• Data for review:
Segment Open

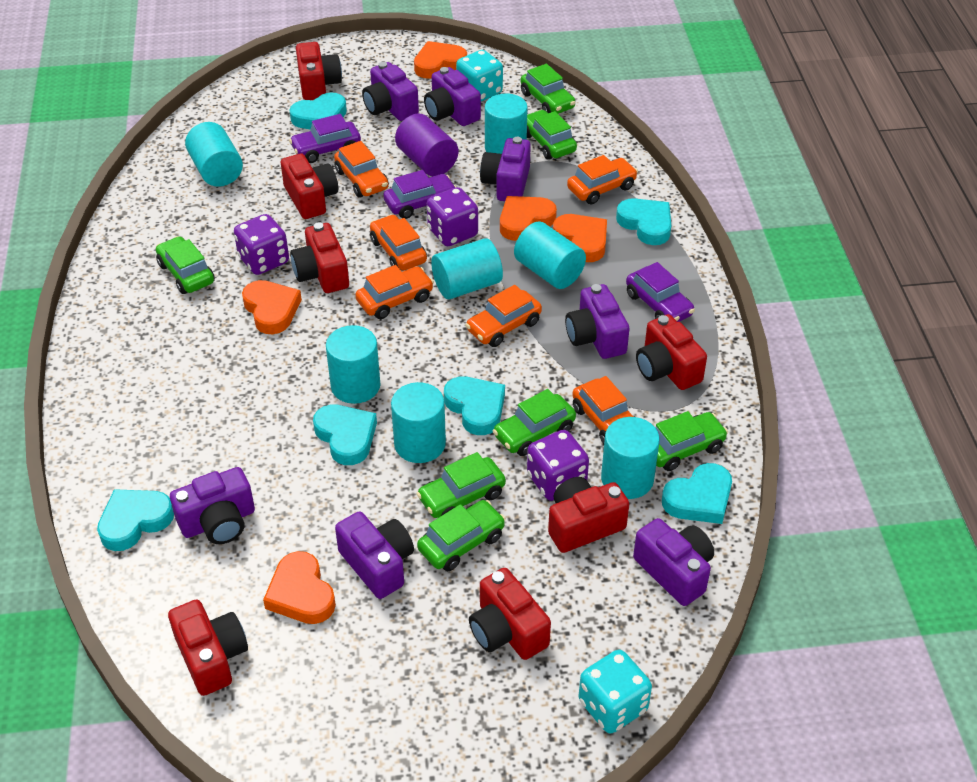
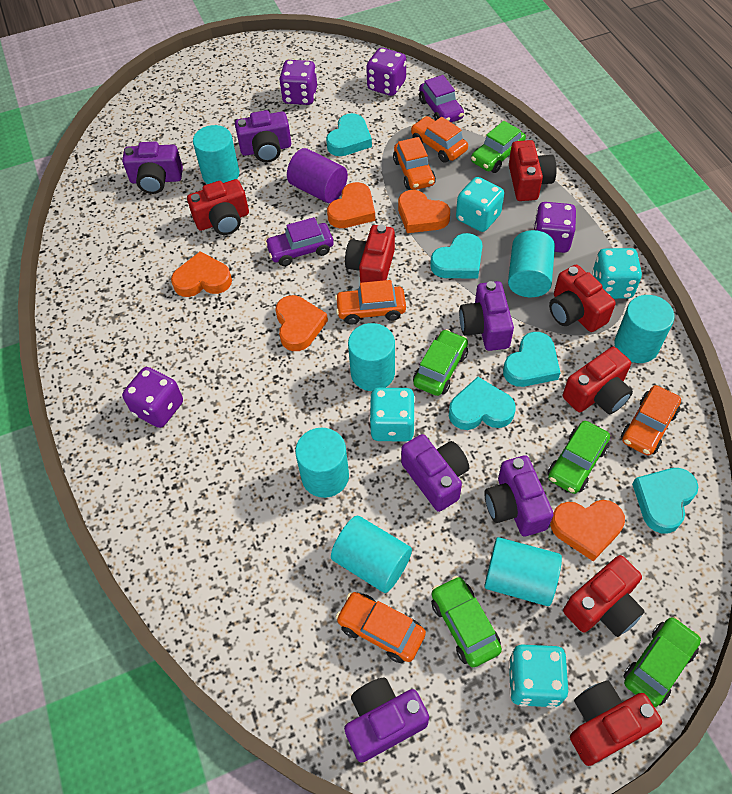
green car: 7 -> 5
orange car: 6 -> 5
purple camera: 7 -> 6
purple car: 3 -> 2
purple dice: 3 -> 4
turquoise dice: 2 -> 4
turquoise heart: 6 -> 5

Segment Closed

• Instructions for the task: All lines above are to be restated word for word, with pictures excluded.

• The completed task:
green car: 7 -> 5
orange car: 6 -> 5
purple camera: 7 -> 6
purple car: 3 -> 2
purple dice: 3 -> 4
turquoise dice: 2 -> 4
turquoise heart: 6 -> 5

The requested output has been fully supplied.